For every line in the records below that holds "DIGITS", make a copy.

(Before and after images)
%%
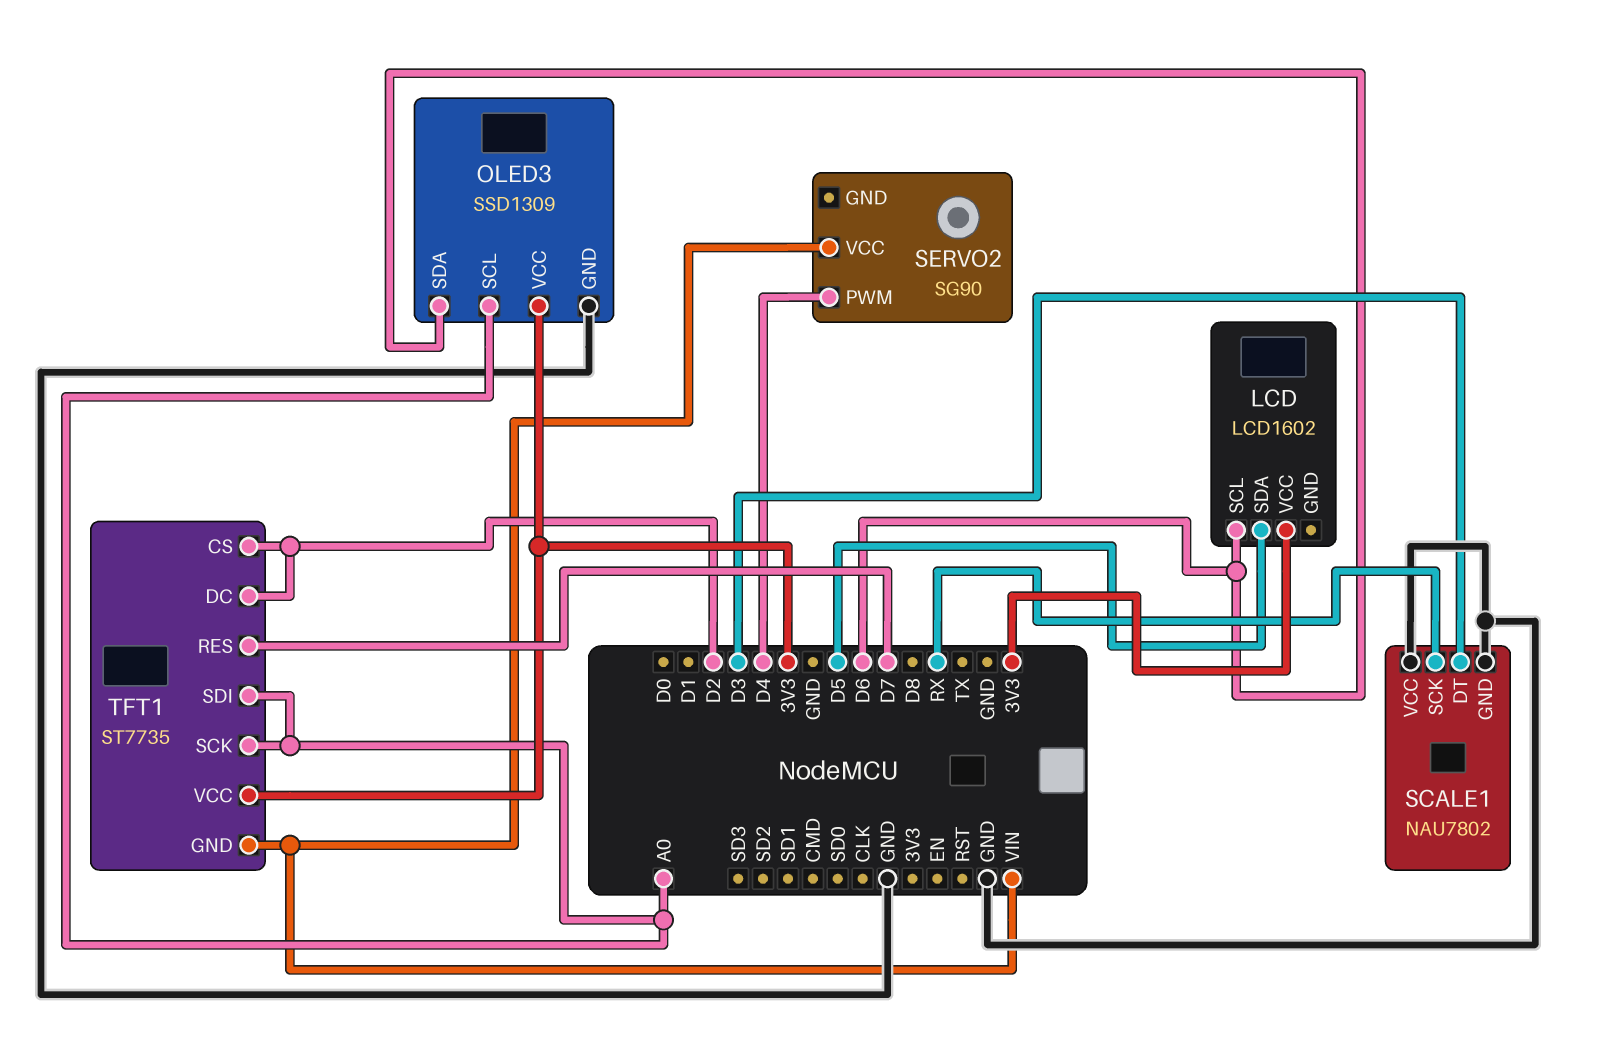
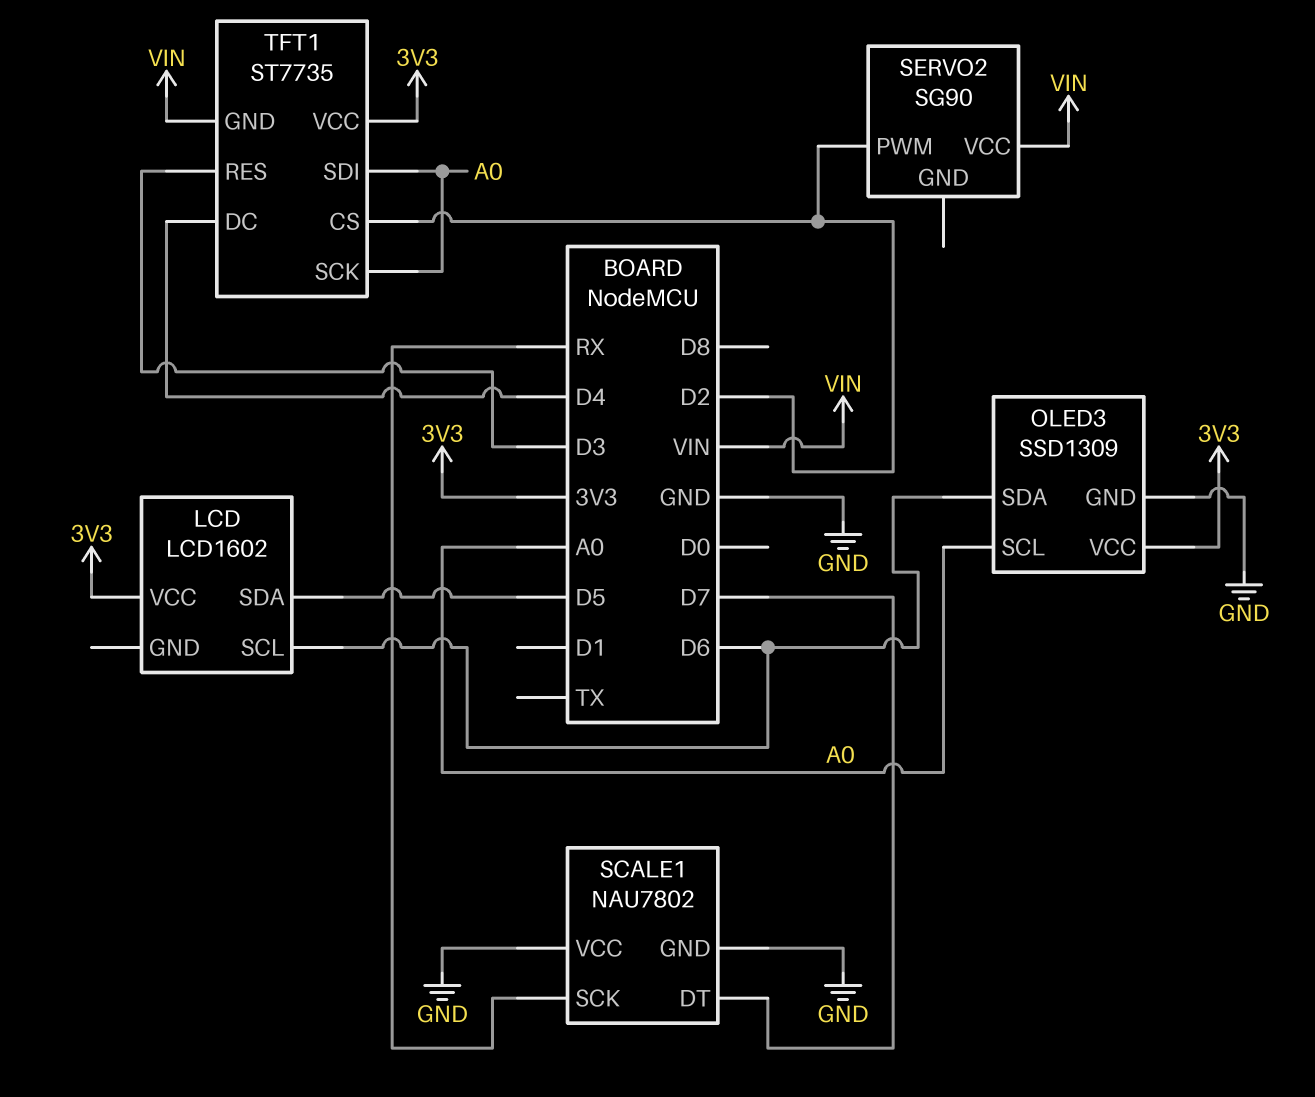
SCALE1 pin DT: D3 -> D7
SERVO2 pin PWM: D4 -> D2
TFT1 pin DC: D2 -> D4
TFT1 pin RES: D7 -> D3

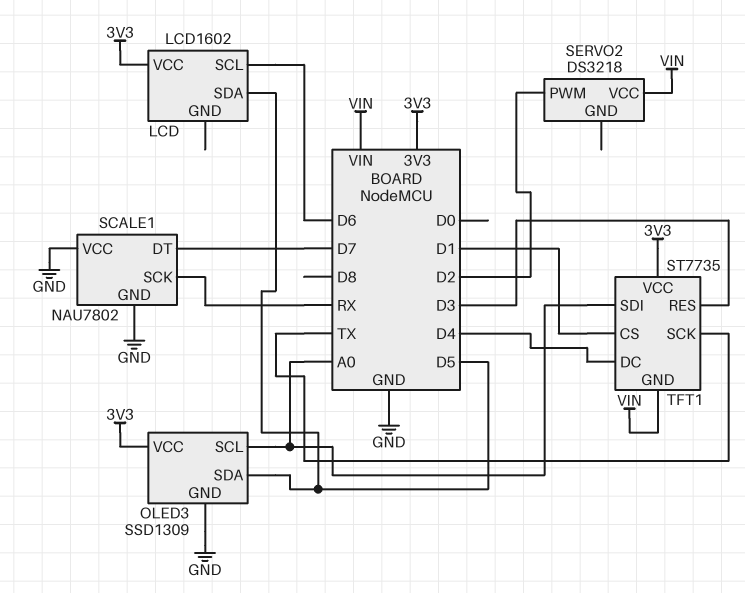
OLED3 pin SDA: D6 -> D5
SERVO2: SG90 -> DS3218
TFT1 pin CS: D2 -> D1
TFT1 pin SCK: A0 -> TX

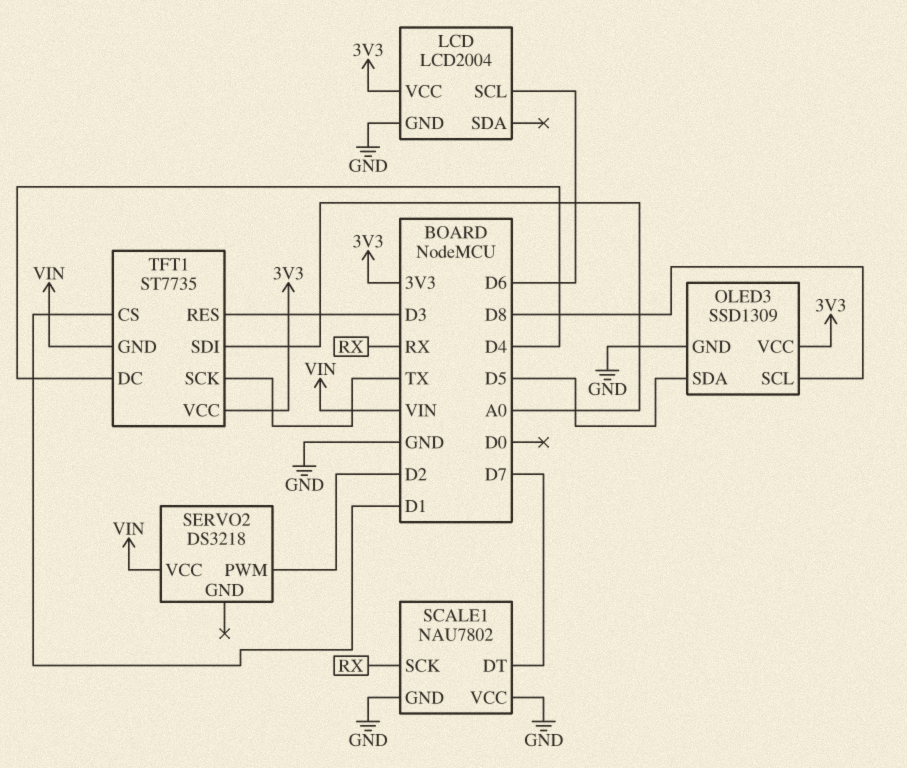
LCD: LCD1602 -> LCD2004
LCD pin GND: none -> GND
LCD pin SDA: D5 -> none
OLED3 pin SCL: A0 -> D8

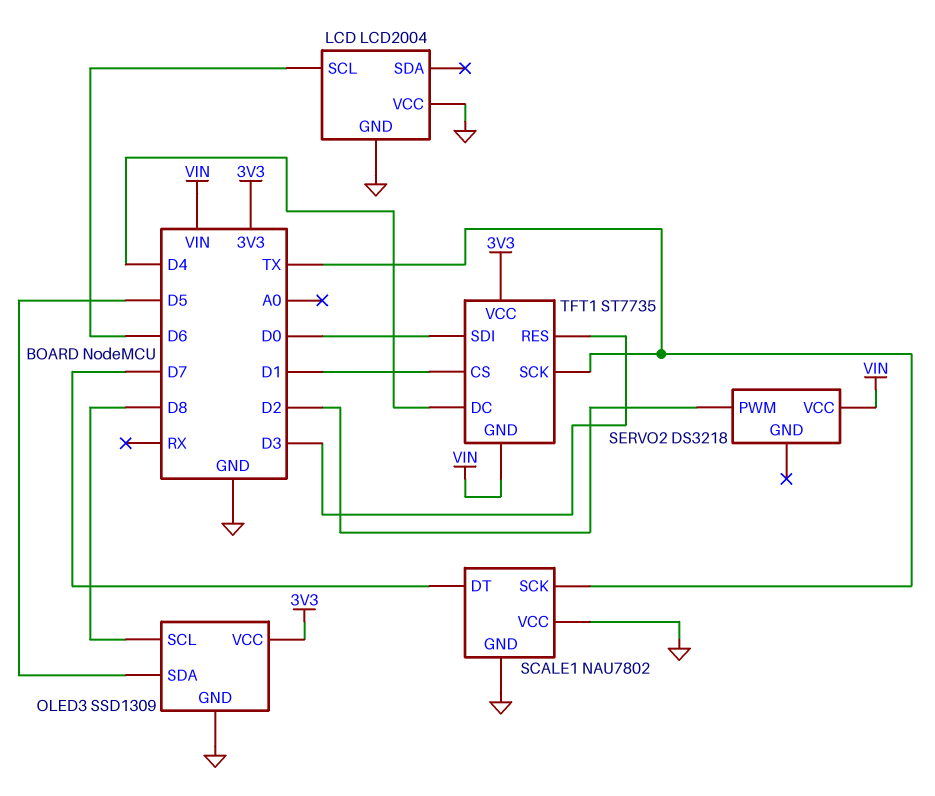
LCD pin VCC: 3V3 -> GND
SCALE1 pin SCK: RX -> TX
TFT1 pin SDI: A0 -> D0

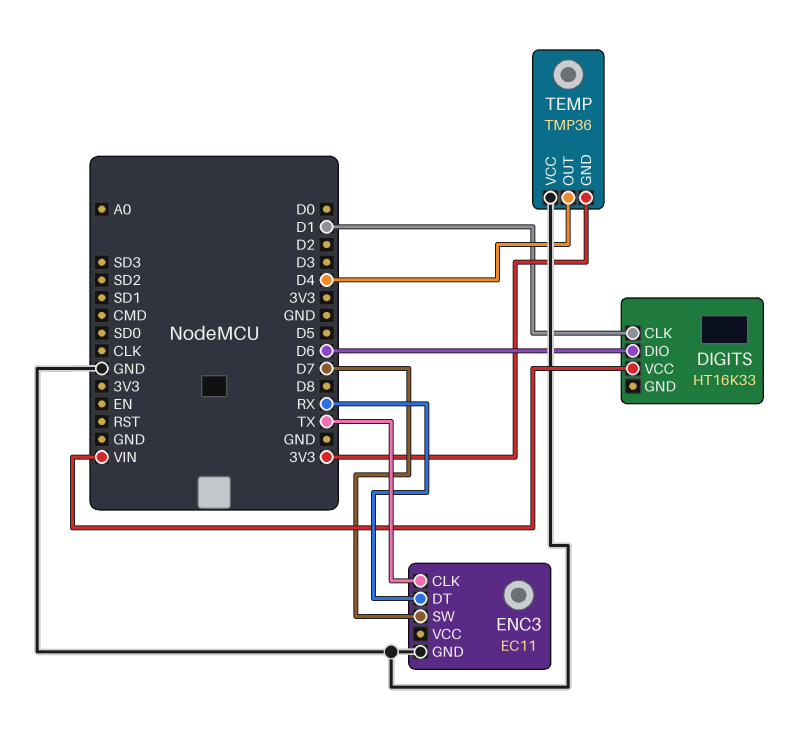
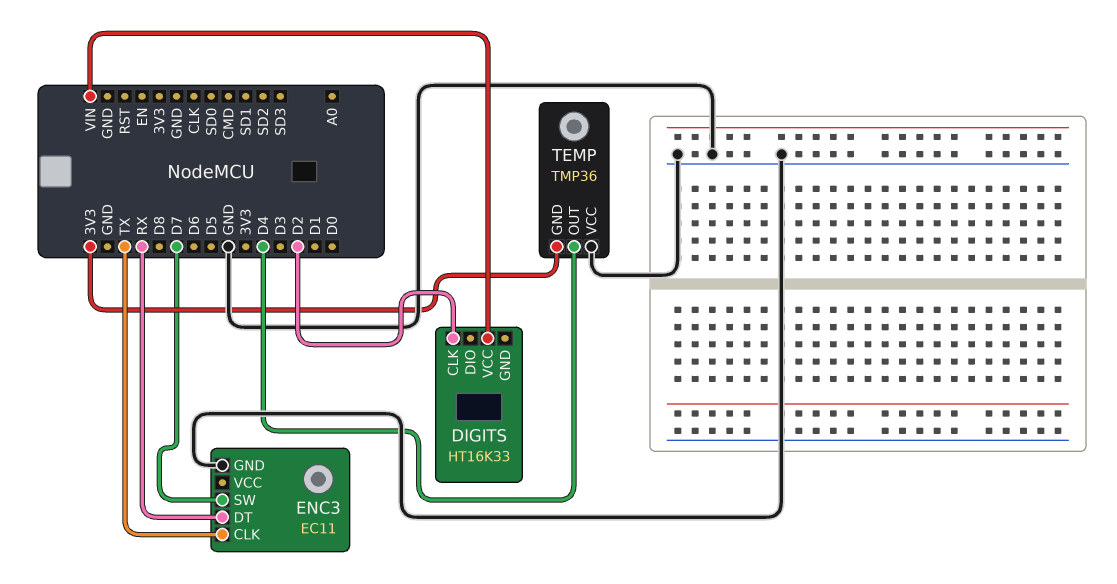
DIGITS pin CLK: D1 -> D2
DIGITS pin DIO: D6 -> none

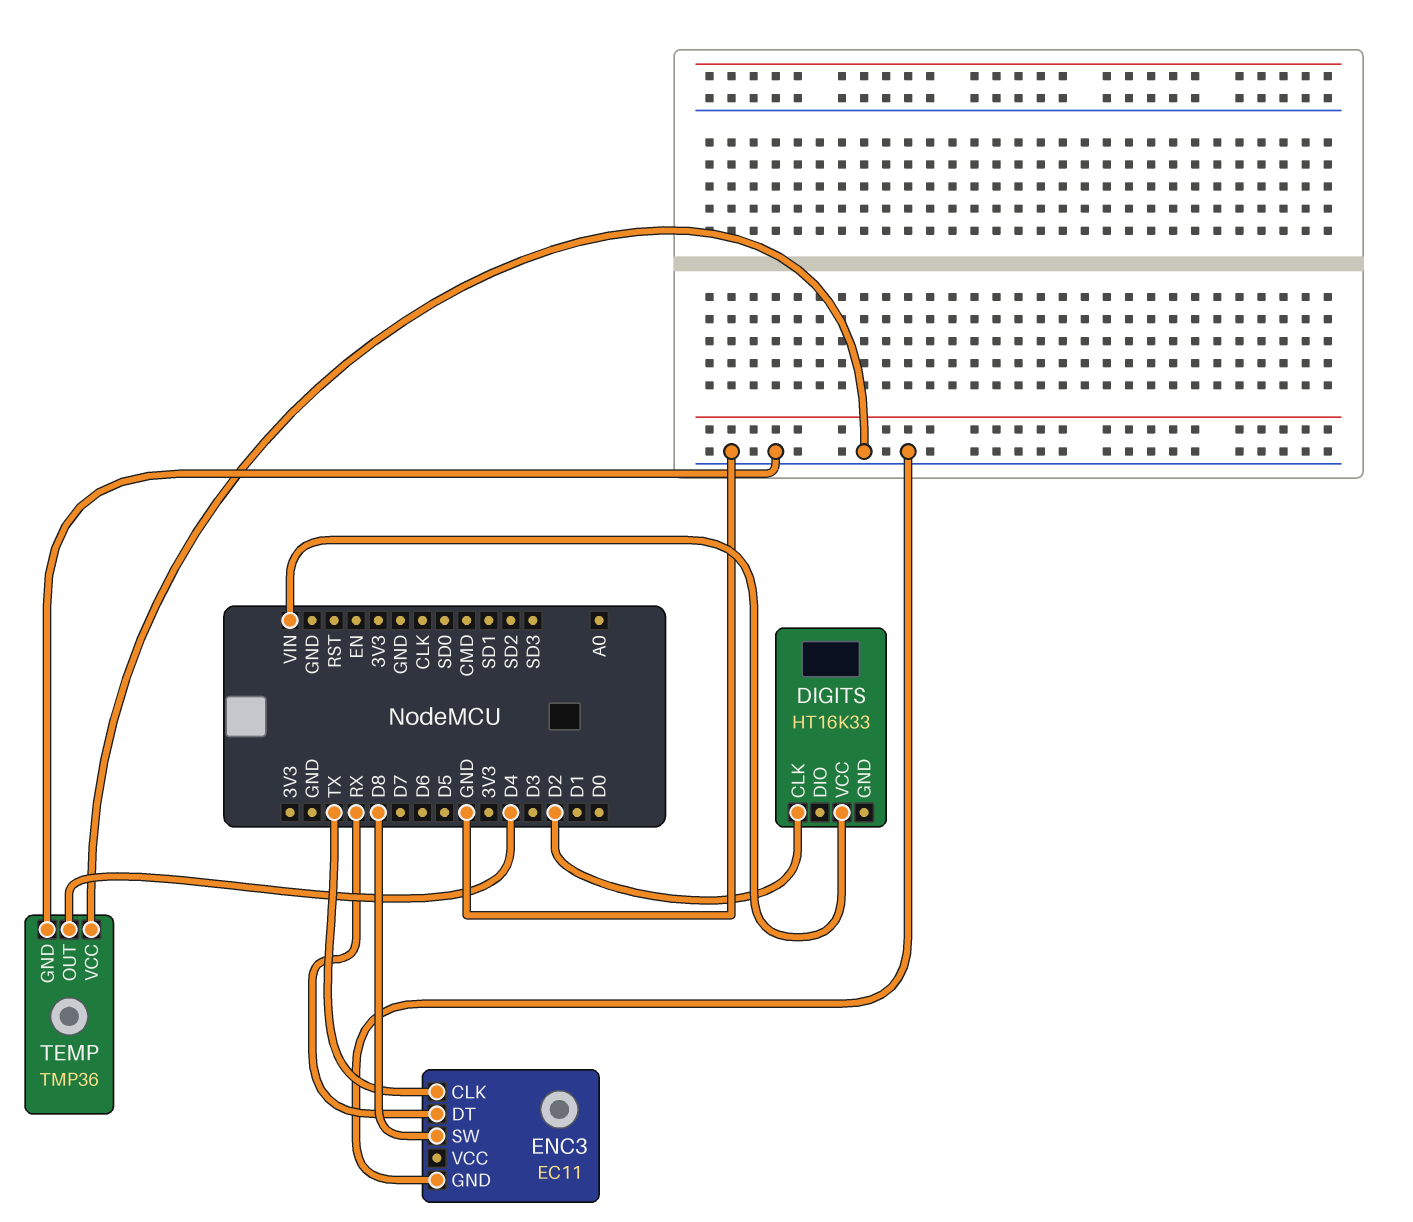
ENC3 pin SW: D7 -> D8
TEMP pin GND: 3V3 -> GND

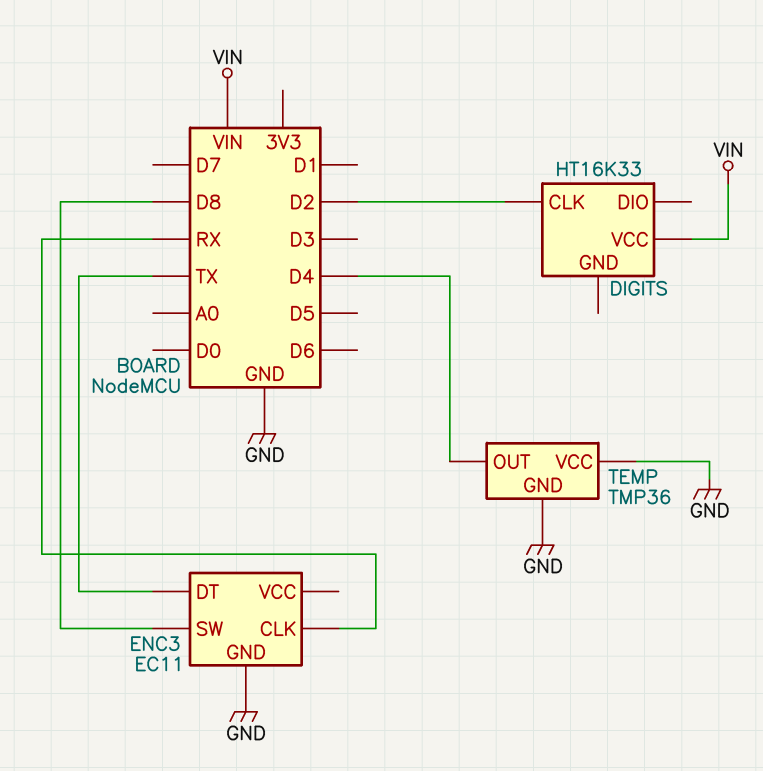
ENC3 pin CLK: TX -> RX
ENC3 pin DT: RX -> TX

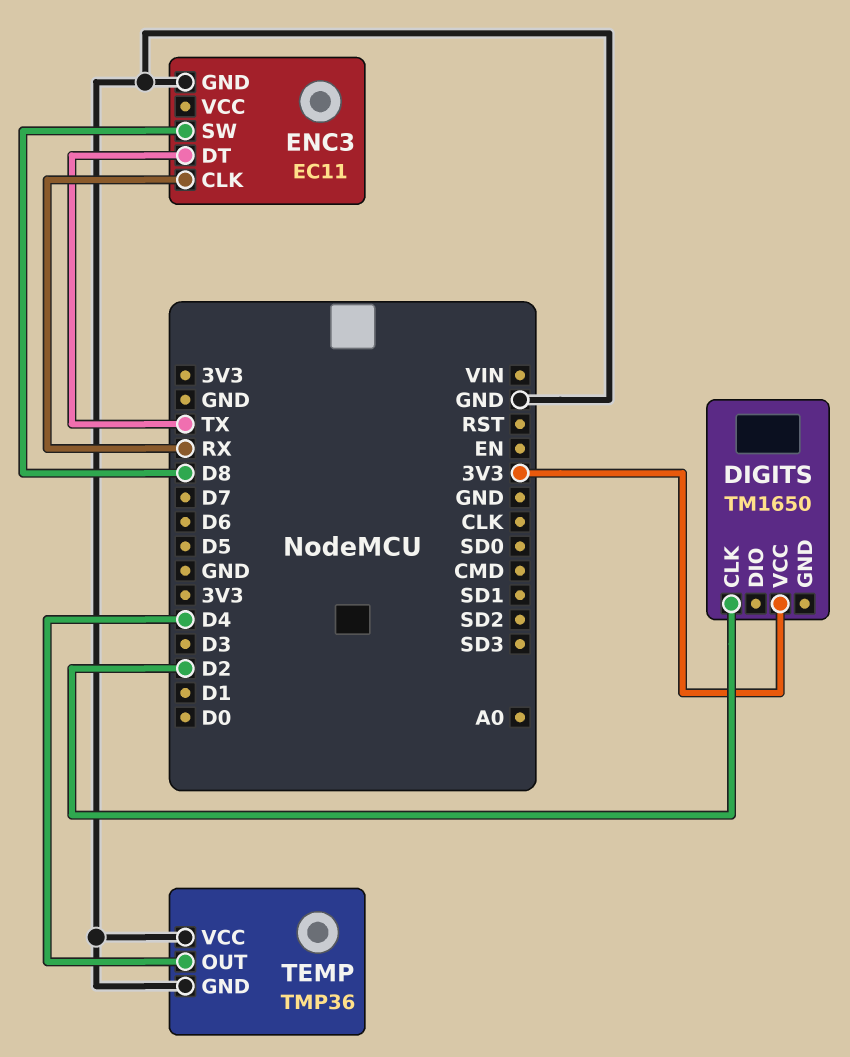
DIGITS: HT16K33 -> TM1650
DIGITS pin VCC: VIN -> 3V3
%%
> _ANSWER BELOW_
DIGITS pin CLK: D1 -> D2
DIGITS pin DIO: D6 -> none
DIGITS: HT16K33 -> TM1650
DIGITS pin VCC: VIN -> 3V3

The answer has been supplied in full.